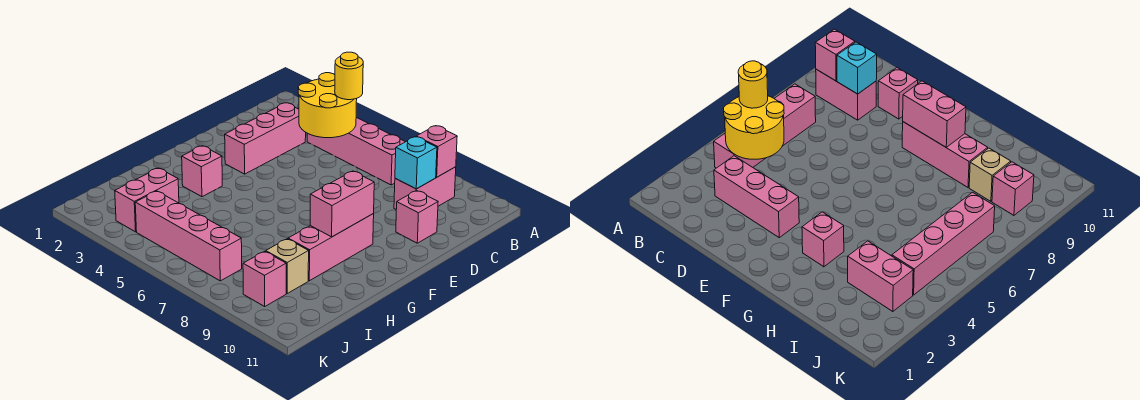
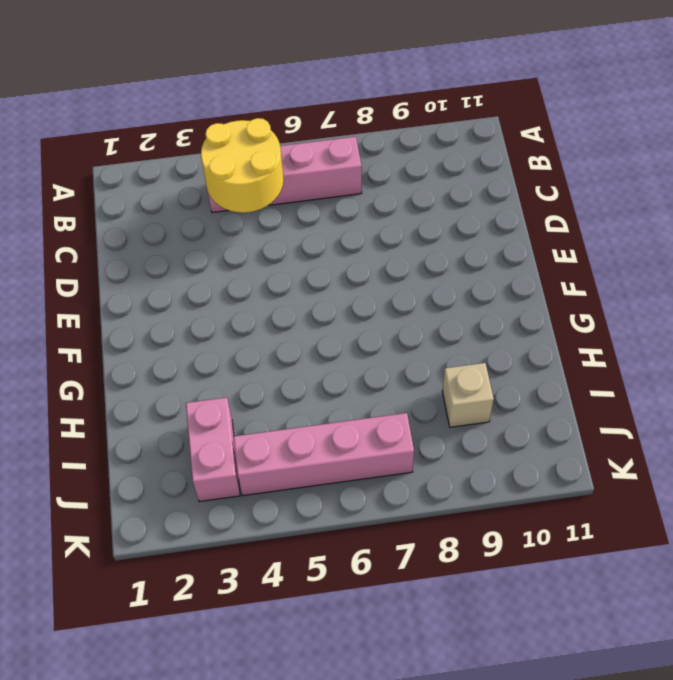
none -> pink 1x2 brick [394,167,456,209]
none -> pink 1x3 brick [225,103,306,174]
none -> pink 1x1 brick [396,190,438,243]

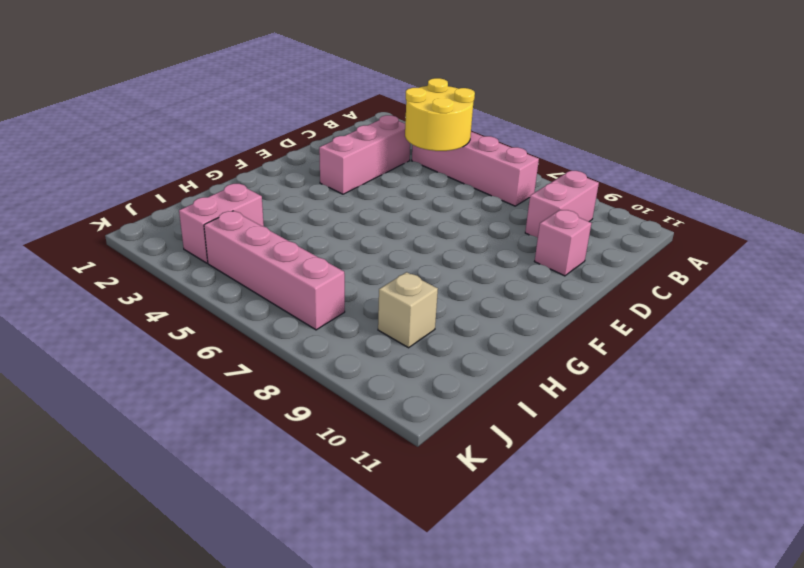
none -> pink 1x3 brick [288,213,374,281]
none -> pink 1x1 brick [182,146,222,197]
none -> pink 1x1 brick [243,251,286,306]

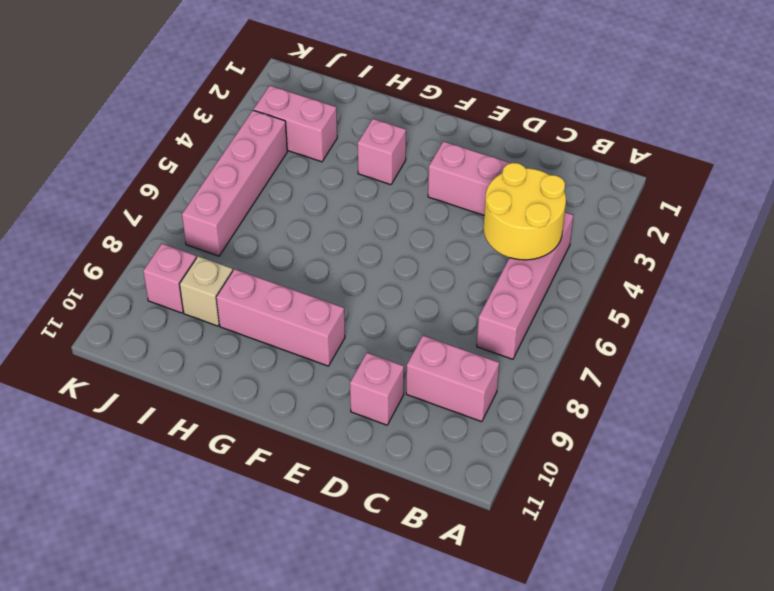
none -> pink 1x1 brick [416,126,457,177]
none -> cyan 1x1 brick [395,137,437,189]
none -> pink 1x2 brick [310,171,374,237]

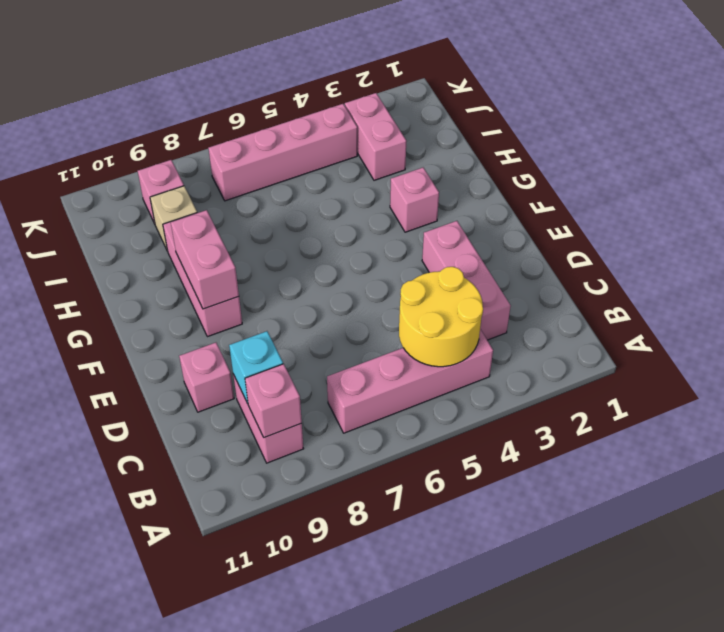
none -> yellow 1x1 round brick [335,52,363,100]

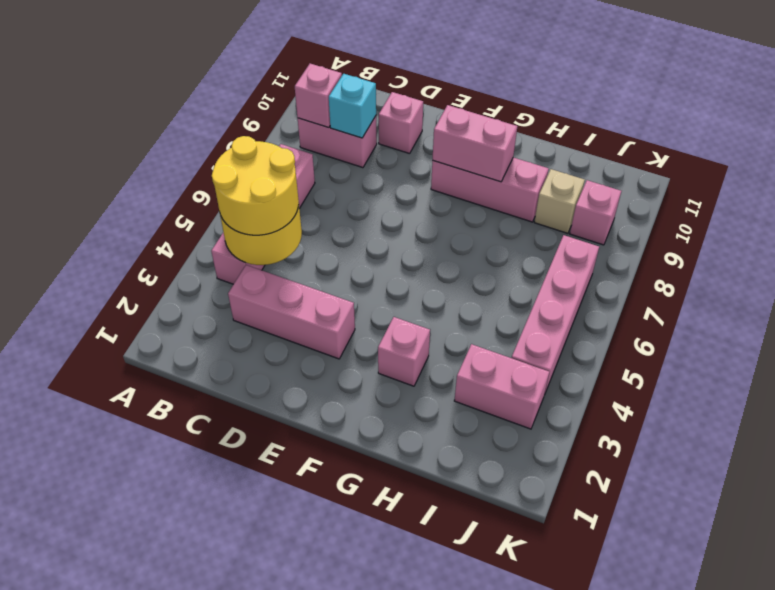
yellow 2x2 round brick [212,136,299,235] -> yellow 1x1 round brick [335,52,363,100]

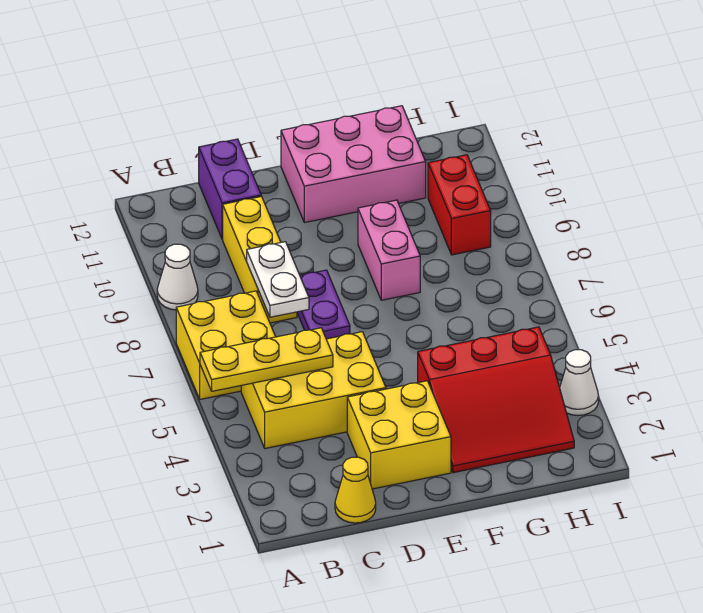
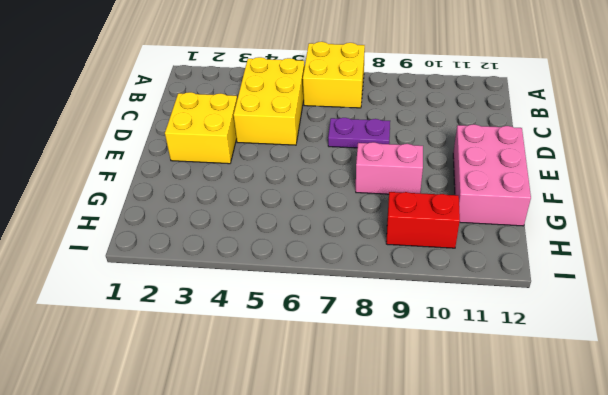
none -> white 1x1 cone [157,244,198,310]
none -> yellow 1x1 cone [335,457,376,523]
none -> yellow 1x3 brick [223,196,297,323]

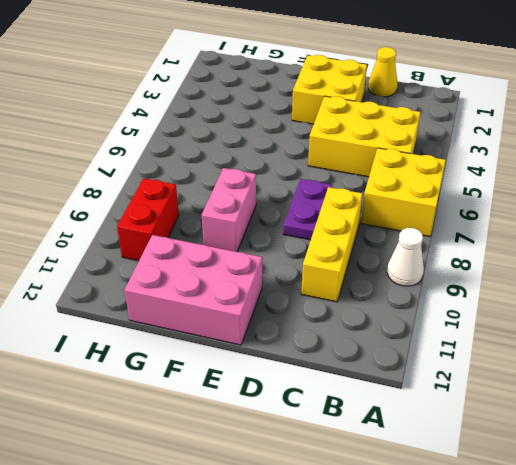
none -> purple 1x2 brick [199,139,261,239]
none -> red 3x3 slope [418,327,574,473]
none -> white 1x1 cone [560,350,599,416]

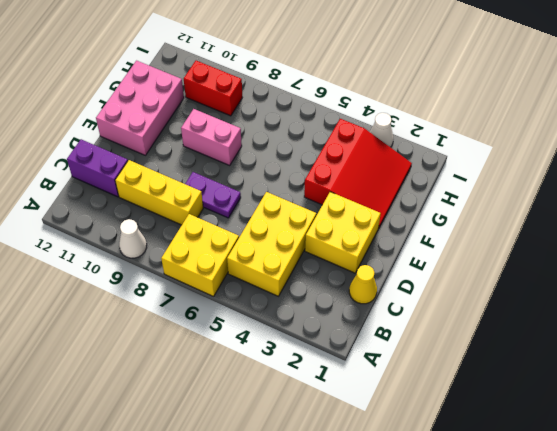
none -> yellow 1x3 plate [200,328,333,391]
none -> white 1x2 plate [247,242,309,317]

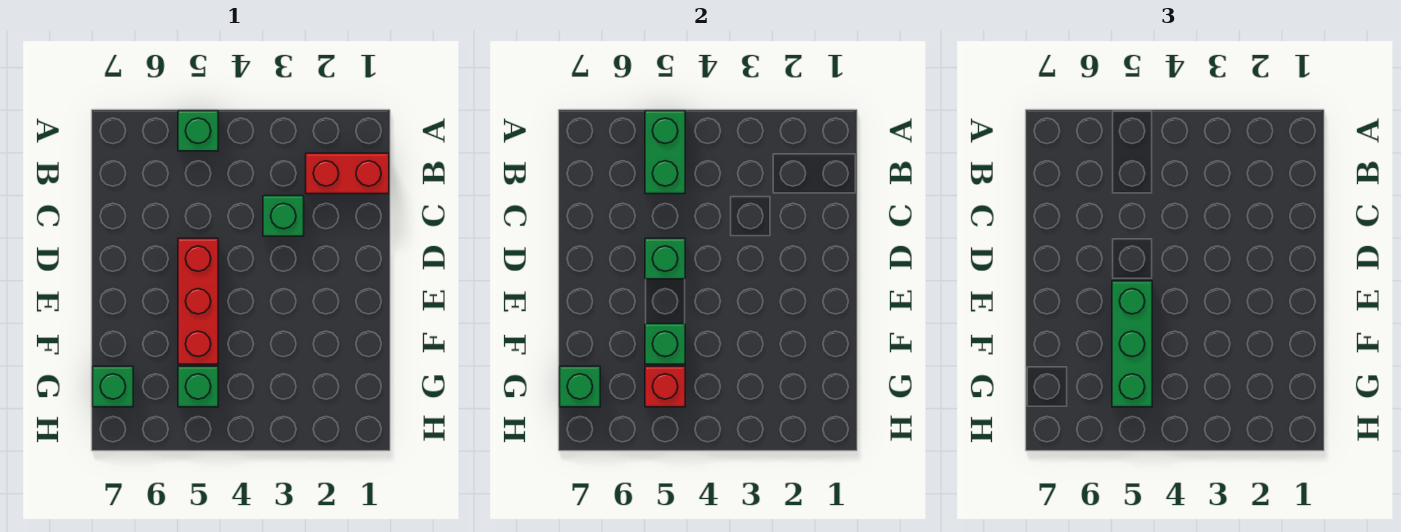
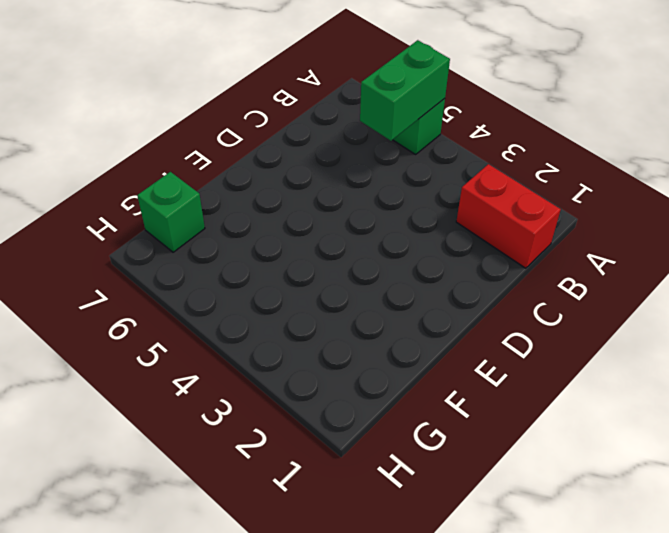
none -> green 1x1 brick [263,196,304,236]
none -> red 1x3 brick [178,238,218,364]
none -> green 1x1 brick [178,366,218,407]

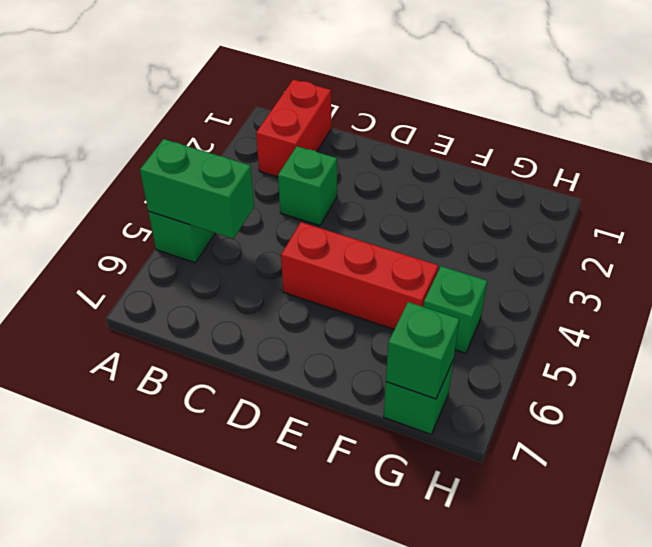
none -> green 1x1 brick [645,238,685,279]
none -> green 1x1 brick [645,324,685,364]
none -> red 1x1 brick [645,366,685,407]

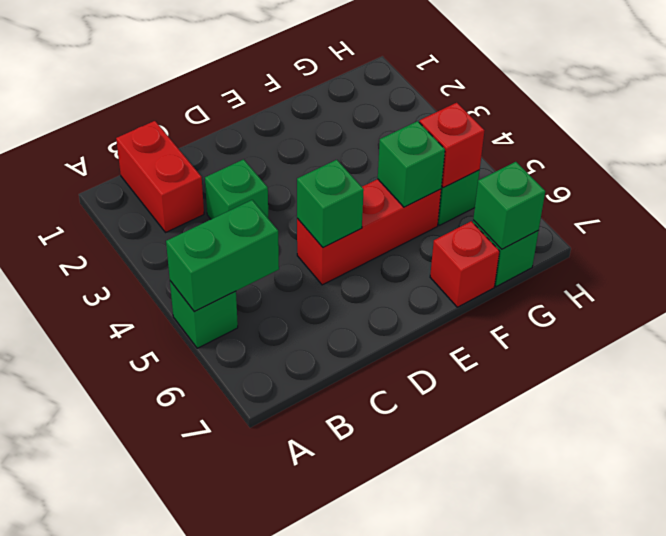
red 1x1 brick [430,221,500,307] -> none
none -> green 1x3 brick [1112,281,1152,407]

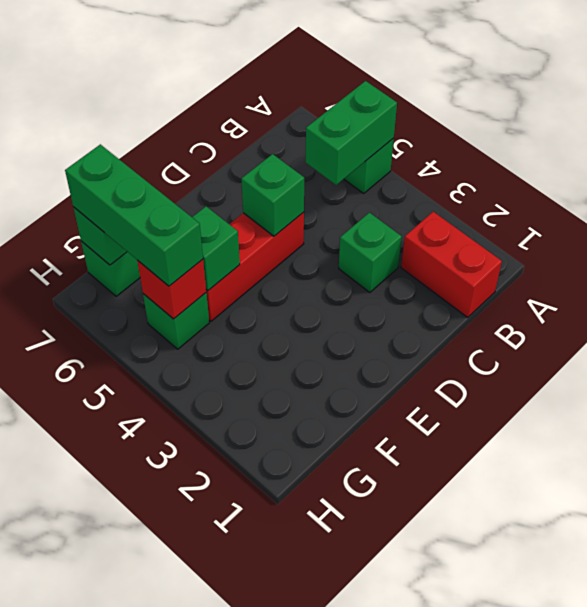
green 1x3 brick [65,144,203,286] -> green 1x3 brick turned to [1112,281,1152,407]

■ ■ ■ ■ ■ ■ ■

» **EXERCISE INSTRUCTIONS**:
The material is to be written out word for word, and the pictures are to be left out.

» **SOLUTION TO THE EXERCISE**:
none -> pink 1x2 brick [394,167,456,209]
none -> pink 1x3 brick [225,103,306,174]
none -> pink 1x1 brick [396,190,438,243]

none -> pink 1x3 brick [288,213,374,281]
none -> pink 1x1 brick [182,146,222,197]
none -> pink 1x1 brick [243,251,286,306]

none -> pink 1x1 brick [416,126,457,177]
none -> cyan 1x1 brick [395,137,437,189]
none -> pink 1x2 brick [310,171,374,237]

none -> yellow 1x1 round brick [335,52,363,100]

yellow 2x2 round brick [212,136,299,235] -> yellow 1x1 round brick [335,52,363,100]

none -> white 1x1 cone [157,244,198,310]
none -> yellow 1x1 cone [335,457,376,523]
none -> yellow 1x3 brick [223,196,297,323]

none -> purple 1x2 brick [199,139,261,239]
none -> red 3x3 slope [418,327,574,473]
none -> white 1x1 cone [560,350,599,416]

none -> yellow 1x3 plate [200,328,333,391]
none -> white 1x2 plate [247,242,309,317]

none -> green 1x1 brick [263,196,304,236]
none -> red 1x3 brick [178,238,218,364]
none -> green 1x1 brick [178,366,218,407]

none -> green 1x1 brick [645,238,685,279]
none -> green 1x1 brick [645,324,685,364]
none -> red 1x1 brick [645,366,685,407]

red 1x1 brick [430,221,500,307] -> none
none -> green 1x3 brick [1112,281,1152,407]

green 1x3 brick [65,144,203,286] -> green 1x3 brick turned to [1112,281,1152,407]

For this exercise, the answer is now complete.